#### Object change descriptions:
↓

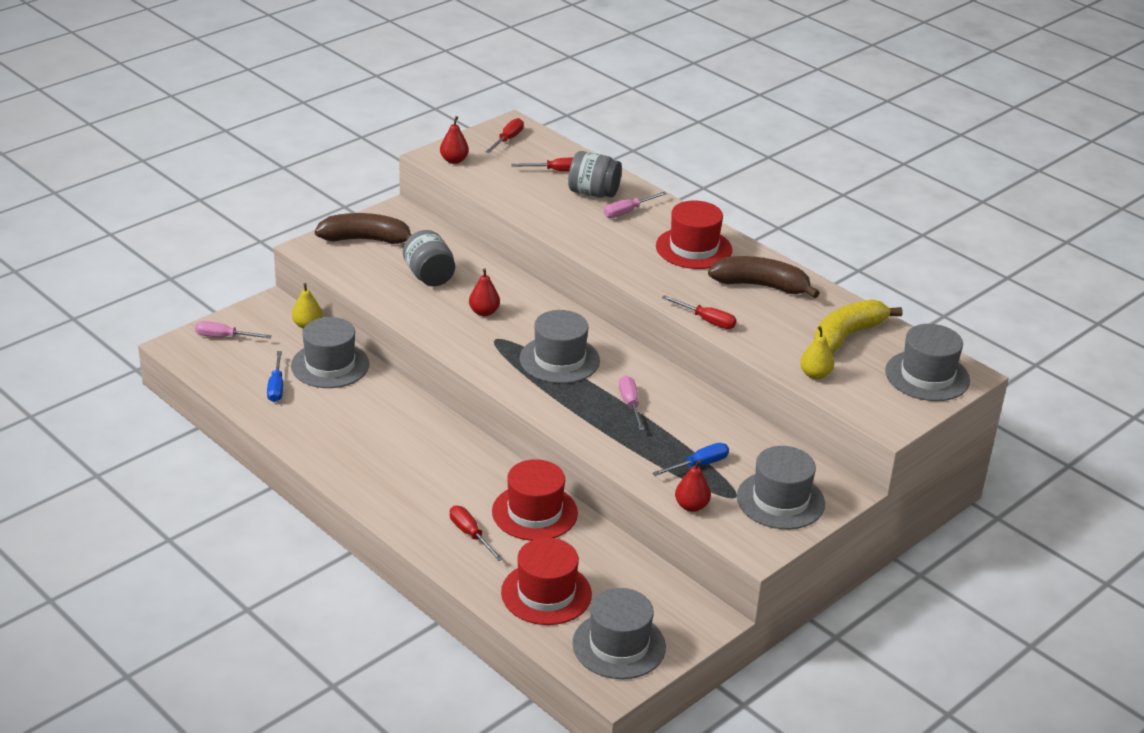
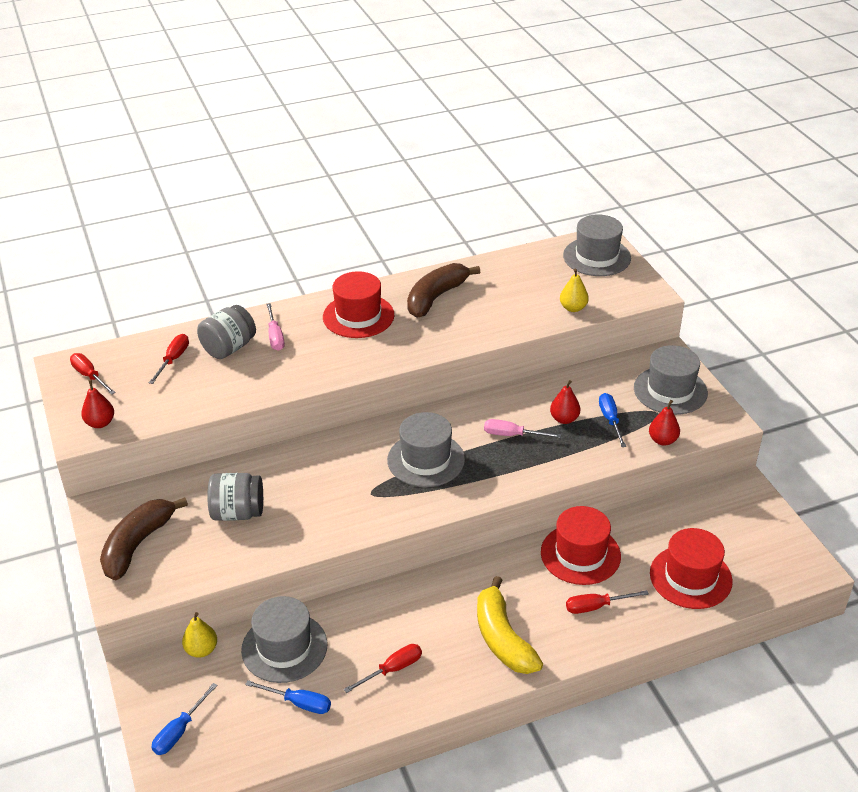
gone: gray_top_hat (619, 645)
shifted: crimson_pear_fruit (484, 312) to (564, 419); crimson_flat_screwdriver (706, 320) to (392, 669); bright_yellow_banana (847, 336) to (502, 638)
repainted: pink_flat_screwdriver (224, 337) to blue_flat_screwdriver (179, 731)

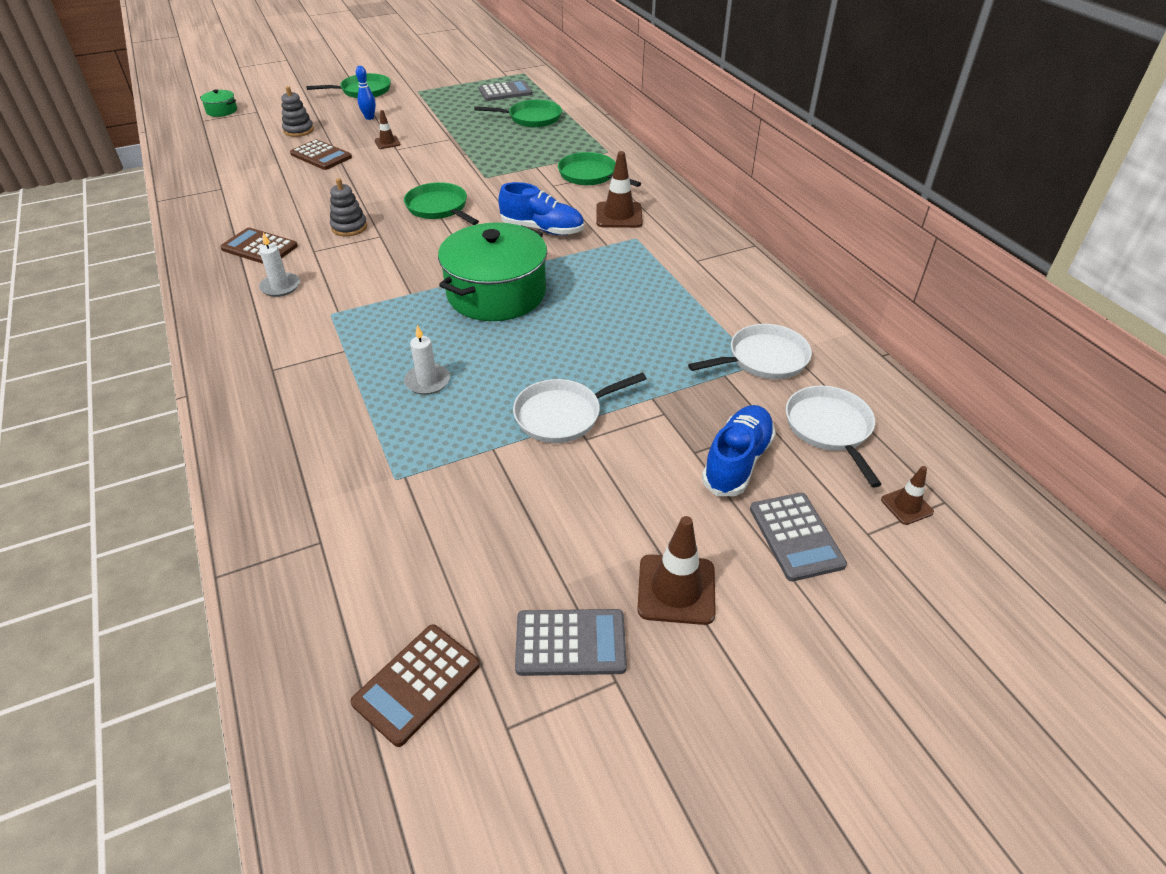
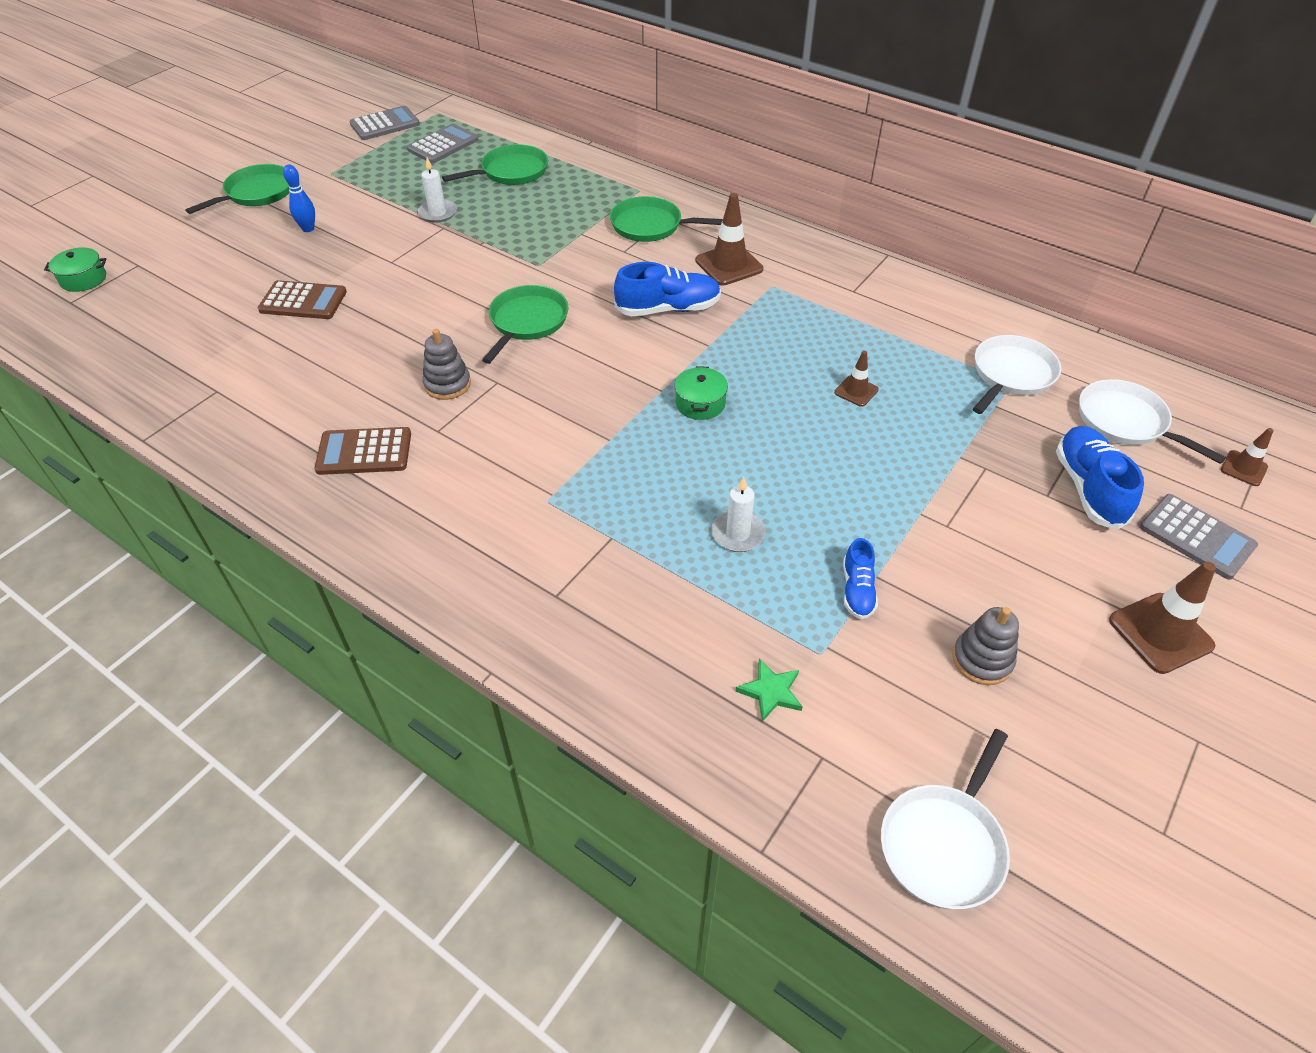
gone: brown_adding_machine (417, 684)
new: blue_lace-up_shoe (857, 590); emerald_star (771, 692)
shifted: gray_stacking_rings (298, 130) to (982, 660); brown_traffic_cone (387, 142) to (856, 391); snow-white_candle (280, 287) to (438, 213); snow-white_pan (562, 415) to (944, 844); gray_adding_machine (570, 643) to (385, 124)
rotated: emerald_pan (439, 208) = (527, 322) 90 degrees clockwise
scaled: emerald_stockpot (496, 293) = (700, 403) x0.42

↑

#### WHAT IS EXPECTED:
Up to and including the line that contains "shifted: crimson_pear_fruit (484, 312)", print the records above exactly from their first line, without any pictures.

#### ANSWER FOR THIS EXERCISE:
gone: gray_top_hat (619, 645)
shifted: crimson_pear_fruit (484, 312) to (564, 419); crimson_flat_screwdriver (706, 320) to (392, 669); bright_yellow_banana (847, 336) to (502, 638)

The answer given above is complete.